■ About this task
Transcribe the entries that follow, word for word.

■ Records for this task
--------------------------------------------------
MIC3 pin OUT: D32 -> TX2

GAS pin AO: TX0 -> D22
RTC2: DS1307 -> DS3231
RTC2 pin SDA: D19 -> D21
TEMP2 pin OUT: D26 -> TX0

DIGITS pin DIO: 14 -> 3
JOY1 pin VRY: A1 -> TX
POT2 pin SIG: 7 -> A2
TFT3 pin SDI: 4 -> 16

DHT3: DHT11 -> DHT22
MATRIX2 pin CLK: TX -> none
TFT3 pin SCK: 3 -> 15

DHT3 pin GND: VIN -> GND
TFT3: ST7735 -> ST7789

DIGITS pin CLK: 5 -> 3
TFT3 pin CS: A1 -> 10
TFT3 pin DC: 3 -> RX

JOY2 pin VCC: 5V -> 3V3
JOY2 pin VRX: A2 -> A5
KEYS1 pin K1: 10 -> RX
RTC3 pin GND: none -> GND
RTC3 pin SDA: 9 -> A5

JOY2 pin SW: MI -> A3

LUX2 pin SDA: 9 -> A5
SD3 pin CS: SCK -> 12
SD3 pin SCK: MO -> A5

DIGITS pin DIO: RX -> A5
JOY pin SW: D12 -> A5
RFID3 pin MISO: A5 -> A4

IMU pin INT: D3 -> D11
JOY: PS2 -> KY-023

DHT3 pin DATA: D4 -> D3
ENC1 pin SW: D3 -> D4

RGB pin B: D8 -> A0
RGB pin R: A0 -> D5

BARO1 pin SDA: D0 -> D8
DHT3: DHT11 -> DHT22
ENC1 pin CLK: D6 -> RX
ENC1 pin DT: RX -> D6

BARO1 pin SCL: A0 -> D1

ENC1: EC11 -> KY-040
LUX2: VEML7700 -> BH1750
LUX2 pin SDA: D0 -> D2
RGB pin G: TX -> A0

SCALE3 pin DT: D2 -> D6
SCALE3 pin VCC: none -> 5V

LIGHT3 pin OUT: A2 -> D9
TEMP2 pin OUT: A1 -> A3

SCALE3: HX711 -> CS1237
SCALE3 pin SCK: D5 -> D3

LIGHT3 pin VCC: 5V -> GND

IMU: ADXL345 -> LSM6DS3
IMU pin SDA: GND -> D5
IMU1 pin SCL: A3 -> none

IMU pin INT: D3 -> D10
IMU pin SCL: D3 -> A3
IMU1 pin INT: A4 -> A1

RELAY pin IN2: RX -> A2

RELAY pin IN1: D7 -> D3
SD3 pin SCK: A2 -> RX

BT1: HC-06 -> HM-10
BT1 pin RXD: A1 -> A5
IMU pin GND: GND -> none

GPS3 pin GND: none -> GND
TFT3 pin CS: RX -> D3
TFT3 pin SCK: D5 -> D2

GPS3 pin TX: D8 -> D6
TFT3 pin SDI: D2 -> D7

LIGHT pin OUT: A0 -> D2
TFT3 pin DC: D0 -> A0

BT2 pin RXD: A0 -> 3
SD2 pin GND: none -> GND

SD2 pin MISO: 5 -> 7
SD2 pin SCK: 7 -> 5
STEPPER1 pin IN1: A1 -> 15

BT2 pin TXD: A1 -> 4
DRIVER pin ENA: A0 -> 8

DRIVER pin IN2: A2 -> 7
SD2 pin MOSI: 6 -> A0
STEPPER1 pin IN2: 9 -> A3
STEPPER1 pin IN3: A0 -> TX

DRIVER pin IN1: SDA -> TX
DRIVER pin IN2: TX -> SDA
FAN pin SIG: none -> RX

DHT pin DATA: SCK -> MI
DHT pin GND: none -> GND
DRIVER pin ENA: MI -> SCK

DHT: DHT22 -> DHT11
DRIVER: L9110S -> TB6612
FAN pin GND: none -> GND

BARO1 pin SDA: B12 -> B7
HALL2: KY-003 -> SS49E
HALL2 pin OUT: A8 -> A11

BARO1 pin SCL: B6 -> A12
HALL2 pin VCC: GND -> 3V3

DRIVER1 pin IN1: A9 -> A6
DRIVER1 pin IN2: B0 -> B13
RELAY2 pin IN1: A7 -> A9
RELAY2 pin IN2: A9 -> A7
--------------------------------------------------
■ Solution for this exercise
MIC3 pin OUT: D32 -> TX2

GAS pin AO: TX0 -> D22
RTC2: DS1307 -> DS3231
RTC2 pin SDA: D19 -> D21
TEMP2 pin OUT: D26 -> TX0

DIGITS pin DIO: 14 -> 3
JOY1 pin VRY: A1 -> TX
POT2 pin SIG: 7 -> A2
TFT3 pin SDI: 4 -> 16

DHT3: DHT11 -> DHT22
MATRIX2 pin CLK: TX -> none
TFT3 pin SCK: 3 -> 15

DHT3 pin GND: VIN -> GND
TFT3: ST7735 -> ST7789

DIGITS pin CLK: 5 -> 3
TFT3 pin CS: A1 -> 10
TFT3 pin DC: 3 -> RX

JOY2 pin VCC: 5V -> 3V3
JOY2 pin VRX: A2 -> A5
KEYS1 pin K1: 10 -> RX
RTC3 pin GND: none -> GND
RTC3 pin SDA: 9 -> A5

JOY2 pin SW: MI -> A3

LUX2 pin SDA: 9 -> A5
SD3 pin CS: SCK -> 12
SD3 pin SCK: MO -> A5

DIGITS pin DIO: RX -> A5
JOY pin SW: D12 -> A5
RFID3 pin MISO: A5 -> A4

IMU pin INT: D3 -> D11
JOY: PS2 -> KY-023

DHT3 pin DATA: D4 -> D3
ENC1 pin SW: D3 -> D4

RGB pin B: D8 -> A0
RGB pin R: A0 -> D5

BARO1 pin SDA: D0 -> D8
DHT3: DHT11 -> DHT22
ENC1 pin CLK: D6 -> RX
ENC1 pin DT: RX -> D6

BARO1 pin SCL: A0 -> D1

ENC1: EC11 -> KY-040
LUX2: VEML7700 -> BH1750
LUX2 pin SDA: D0 -> D2
RGB pin G: TX -> A0

SCALE3 pin DT: D2 -> D6
SCALE3 pin VCC: none -> 5V

LIGHT3 pin OUT: A2 -> D9
TEMP2 pin OUT: A1 -> A3

SCALE3: HX711 -> CS1237
SCALE3 pin SCK: D5 -> D3

LIGHT3 pin VCC: 5V -> GND

IMU: ADXL345 -> LSM6DS3
IMU pin SDA: GND -> D5
IMU1 pin SCL: A3 -> none

IMU pin INT: D3 -> D10
IMU pin SCL: D3 -> A3
IMU1 pin INT: A4 -> A1

RELAY pin IN2: RX -> A2

RELAY pin IN1: D7 -> D3
SD3 pin SCK: A2 -> RX

BT1: HC-06 -> HM-10
BT1 pin RXD: A1 -> A5
IMU pin GND: GND -> none

GPS3 pin GND: none -> GND
TFT3 pin CS: RX -> D3
TFT3 pin SCK: D5 -> D2

GPS3 pin TX: D8 -> D6
TFT3 pin SDI: D2 -> D7

LIGHT pin OUT: A0 -> D2
TFT3 pin DC: D0 -> A0

BT2 pin RXD: A0 -> 3
SD2 pin GND: none -> GND

SD2 pin MISO: 5 -> 7
SD2 pin SCK: 7 -> 5
STEPPER1 pin IN1: A1 -> 15

BT2 pin TXD: A1 -> 4
DRIVER pin ENA: A0 -> 8

DRIVER pin IN2: A2 -> 7
SD2 pin MOSI: 6 -> A0
STEPPER1 pin IN2: 9 -> A3
STEPPER1 pin IN3: A0 -> TX

DRIVER pin IN1: SDA -> TX
DRIVER pin IN2: TX -> SDA
FAN pin SIG: none -> RX

DHT pin DATA: SCK -> MI
DHT pin GND: none -> GND
DRIVER pin ENA: MI -> SCK

DHT: DHT22 -> DHT11
DRIVER: L9110S -> TB6612
FAN pin GND: none -> GND

BARO1 pin SDA: B12 -> B7
HALL2: KY-003 -> SS49E
HALL2 pin OUT: A8 -> A11

BARO1 pin SCL: B6 -> A12
HALL2 pin VCC: GND -> 3V3

DRIVER1 pin IN1: A9 -> A6
DRIVER1 pin IN2: B0 -> B13
RELAY2 pin IN1: A7 -> A9
RELAY2 pin IN2: A9 -> A7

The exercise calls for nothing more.